*** EXCERPTED RECORDS Section Begins ***
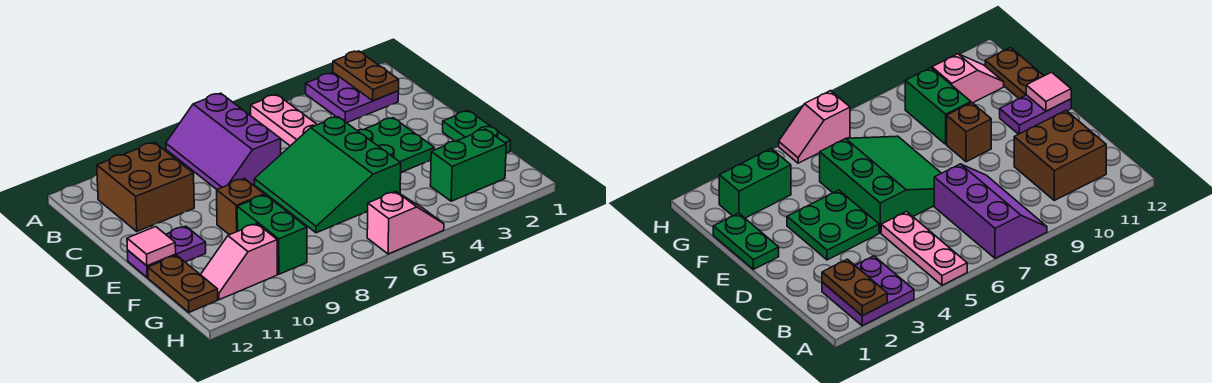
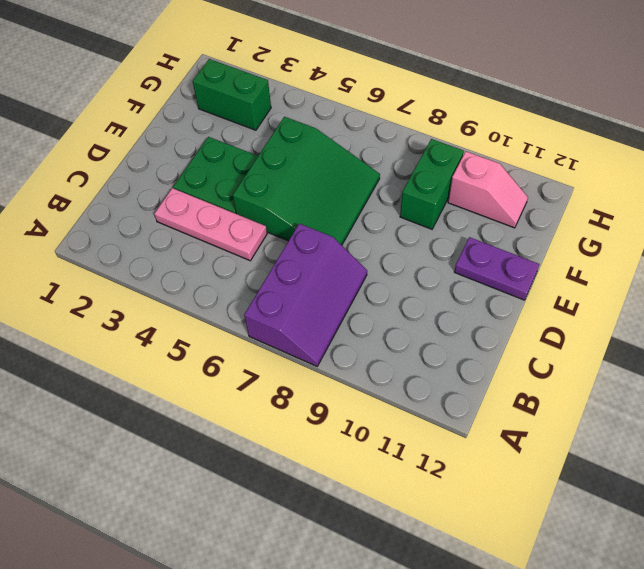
pink plate C3:C5 level 1 -> pink plate A5:C5 level 1
none -> purple plate A2:B3 level 1
none -> brown brick B10:C11 level 1
none -> green plate E1:F1 level 1

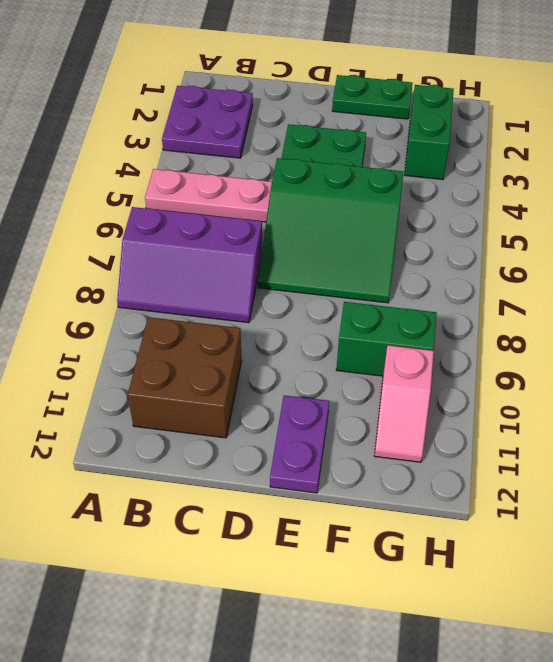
none -> brown brick E9 level 1
none -> brown plate F12:G12 level 1
none -> pink slope H5:H6 level 1 top 6

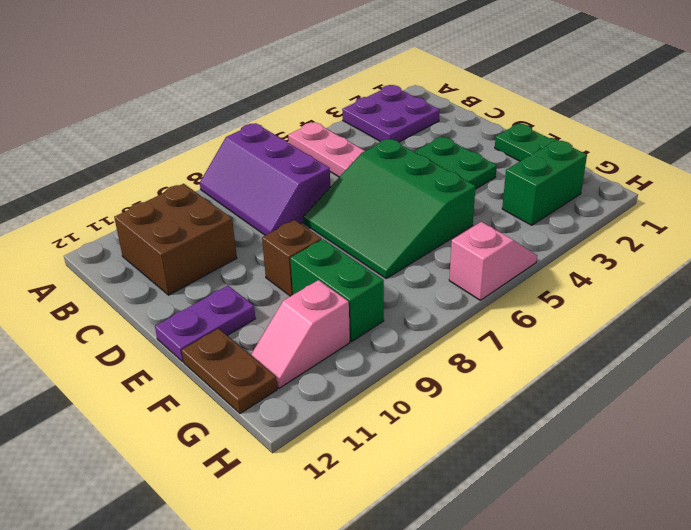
none -> brown plate A2:B2 level 2
none -> pink tile E12 level 2

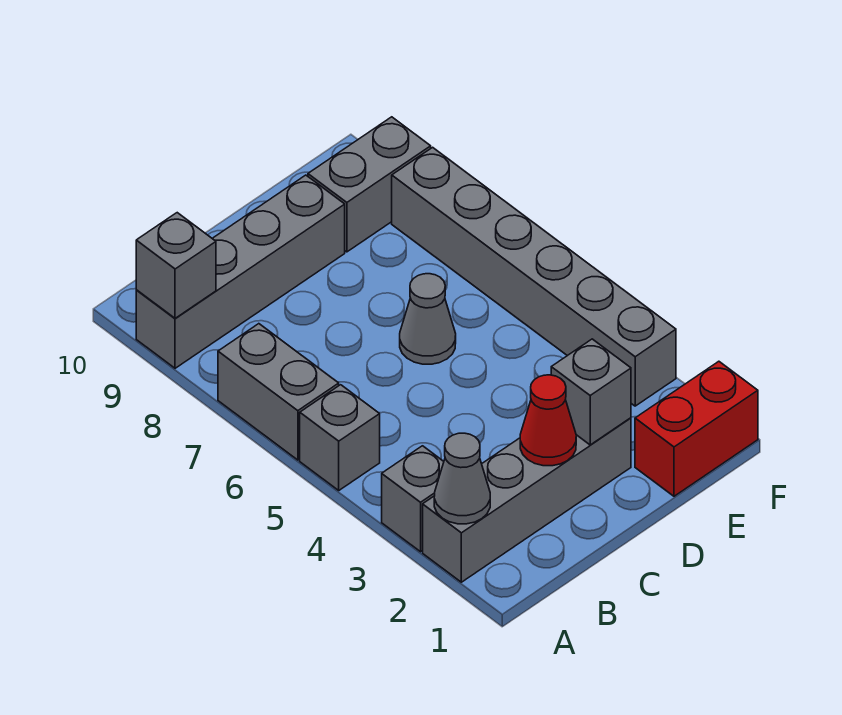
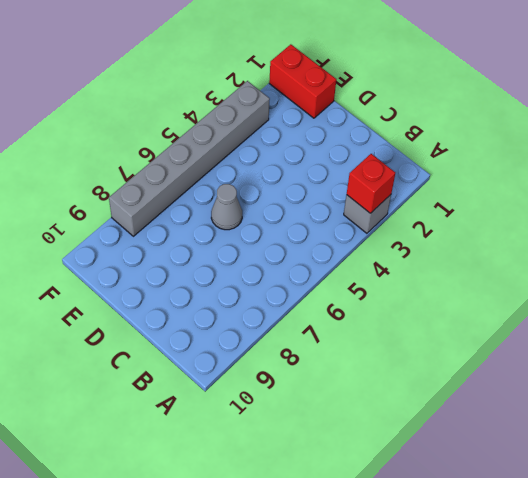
red brick A3 level 2 -> none
none -> grey brick A2:D2 level 1
none -> grey brick A5 level 1
none -> grey brick A6:A7 level 1

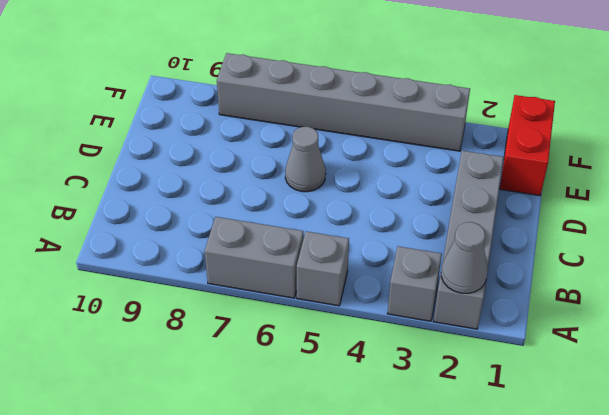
none -> grey brick A9:D9 level 1
none -> grey brick E9:F9 level 1
none -> grey brick A9 level 2

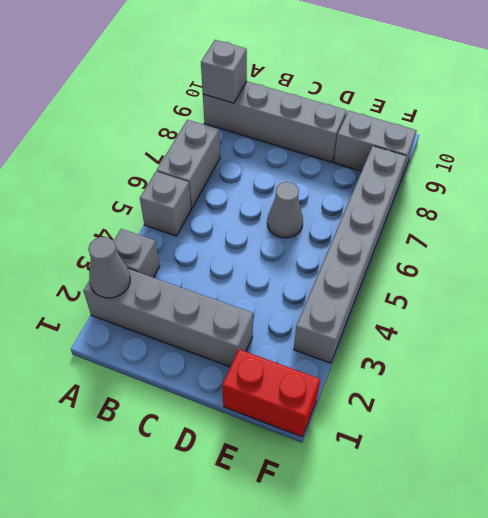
none -> red cone C2 level 2
none -> grey brick D2 level 2

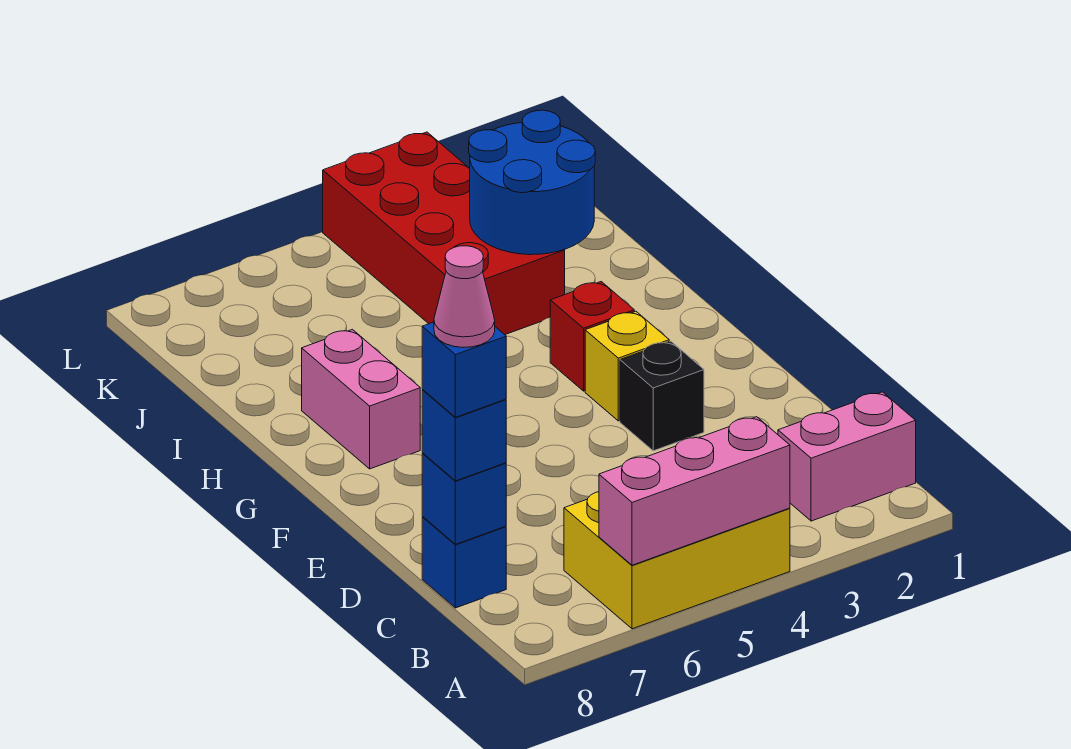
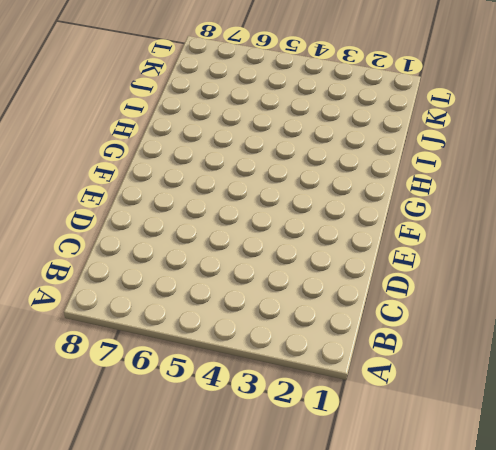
none -> yellow brick A4:B6 level 1
none -> pink brick B1:B2 level 1
none -> blue brick C8 level 1

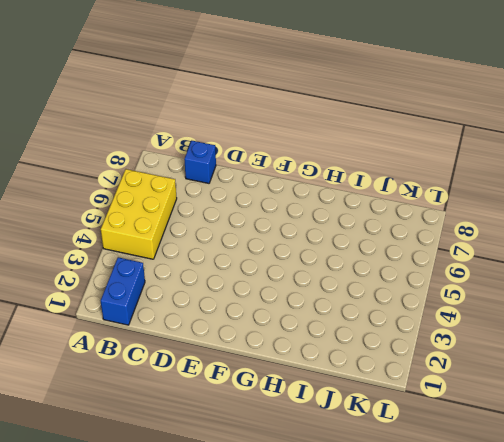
blue brick B1:B2 level 1 -> pink brick B1:B2 level 1
none -> black brick E3 level 1
none -> yellow brick F3 level 1
none -> red brick G3 level 1

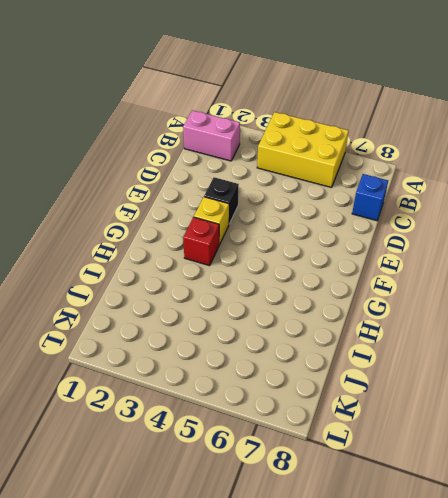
none -> pink brick G7:H7 level 1
none -> red brick I3:L4 level 1
none -> pink brick A4:A6 level 2

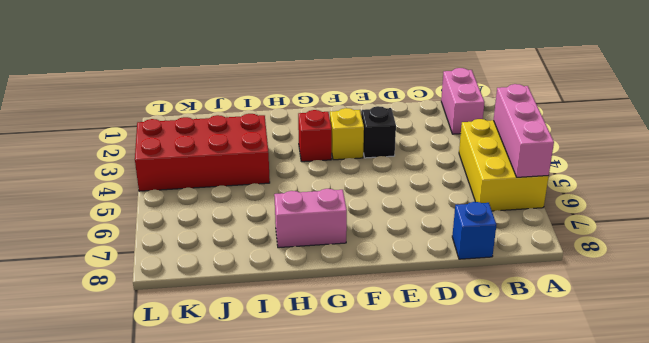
none -> blue brick C8 level 2
none -> blue round brick I2:J3 level 2
none -> blue brick C8 level 3

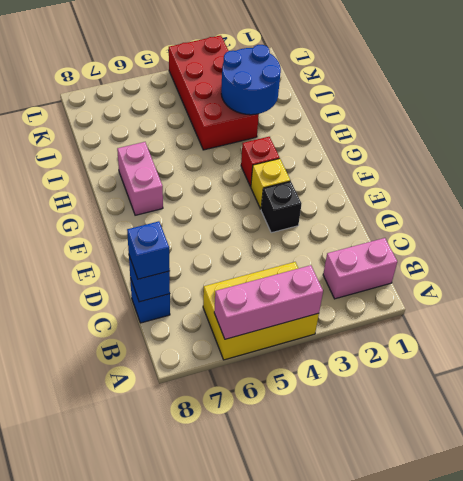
none -> blue brick C8 level 4
none -> pink cone C8 level 5

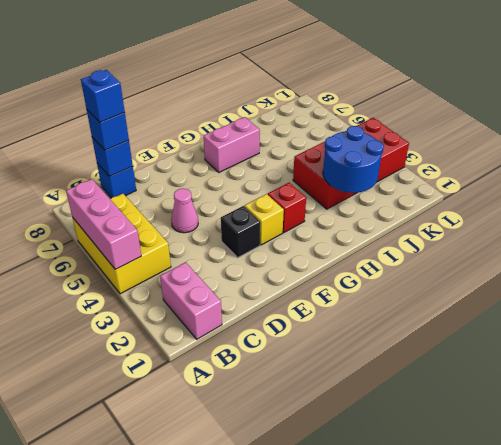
pink cone D5 level 1 -> pink cone C8 level 5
*** EXCERPTED RECORDS Section Ends ***
ACTIVITY
Retype exactly the lines above, starting at the line containing "none -> brown plate A2:B2 level 2" and ending with the last line, both included; leave out the pictures.

ANSWER TO THIS EXERCISE
none -> brown plate A2:B2 level 2
none -> pink tile E12 level 2

red brick A3 level 2 -> none
none -> grey brick A2:D2 level 1
none -> grey brick A5 level 1
none -> grey brick A6:A7 level 1

none -> grey brick A9:D9 level 1
none -> grey brick E9:F9 level 1
none -> grey brick A9 level 2

none -> red cone C2 level 2
none -> grey brick D2 level 2

none -> yellow brick A4:B6 level 1
none -> pink brick B1:B2 level 1
none -> blue brick C8 level 1

blue brick B1:B2 level 1 -> pink brick B1:B2 level 1
none -> black brick E3 level 1
none -> yellow brick F3 level 1
none -> red brick G3 level 1

none -> pink brick G7:H7 level 1
none -> red brick I3:L4 level 1
none -> pink brick A4:A6 level 2

none -> blue brick C8 level 2
none -> blue round brick I2:J3 level 2
none -> blue brick C8 level 3

none -> blue brick C8 level 4
none -> pink cone C8 level 5

pink cone D5 level 1 -> pink cone C8 level 5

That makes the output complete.